**Work required**
All lines from the one containing "gray rectangle: (79, 62)" down to the one containing "green square: (85, 95) -> (75, 84), turned 30", both ends included, are to be given again exactly; omit the rest of the listing below.

**Data to examine**
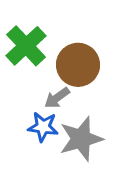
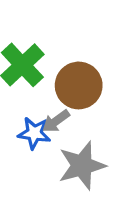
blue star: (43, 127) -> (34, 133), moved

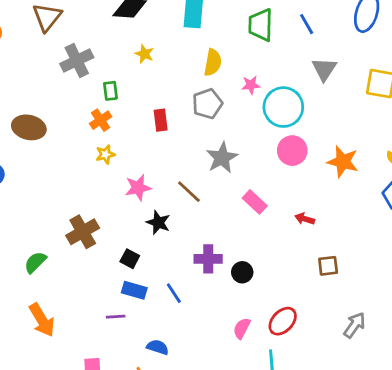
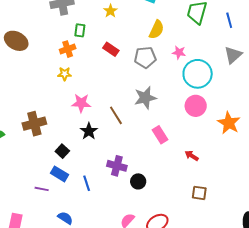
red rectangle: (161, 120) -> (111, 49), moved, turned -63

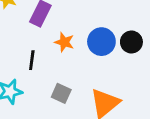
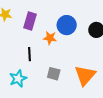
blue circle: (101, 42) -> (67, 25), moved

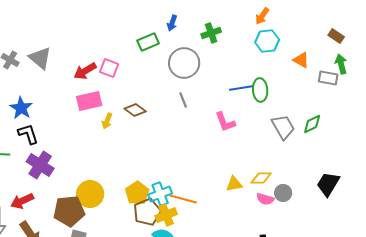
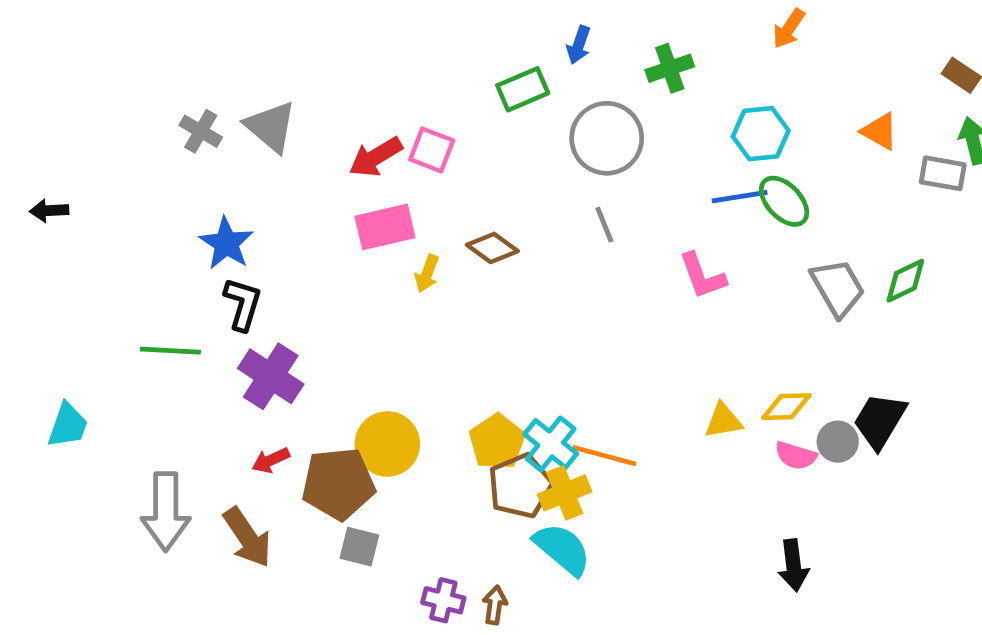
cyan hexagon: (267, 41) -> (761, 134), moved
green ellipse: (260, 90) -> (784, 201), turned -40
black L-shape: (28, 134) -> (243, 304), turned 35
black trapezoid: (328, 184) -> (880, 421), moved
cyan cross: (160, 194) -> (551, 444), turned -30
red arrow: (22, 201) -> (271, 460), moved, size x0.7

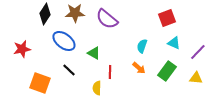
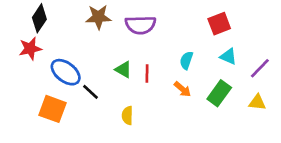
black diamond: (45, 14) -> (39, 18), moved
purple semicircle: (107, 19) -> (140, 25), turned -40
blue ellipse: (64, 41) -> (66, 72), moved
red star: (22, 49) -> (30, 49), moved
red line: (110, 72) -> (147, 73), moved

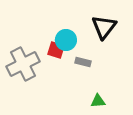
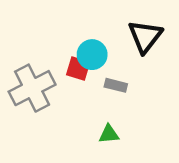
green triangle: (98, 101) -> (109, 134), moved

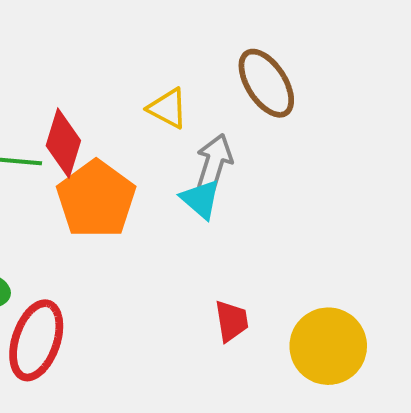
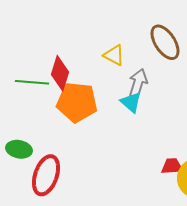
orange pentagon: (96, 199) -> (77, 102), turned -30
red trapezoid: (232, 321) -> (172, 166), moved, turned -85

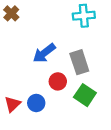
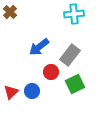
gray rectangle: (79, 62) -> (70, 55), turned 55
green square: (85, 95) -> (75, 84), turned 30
==
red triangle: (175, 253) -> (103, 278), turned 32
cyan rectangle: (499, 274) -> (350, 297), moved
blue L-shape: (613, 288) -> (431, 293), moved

**Output of the exercise**
gray rectangle: (79, 62) -> (70, 55), turned 55
green square: (85, 95) -> (75, 84), turned 30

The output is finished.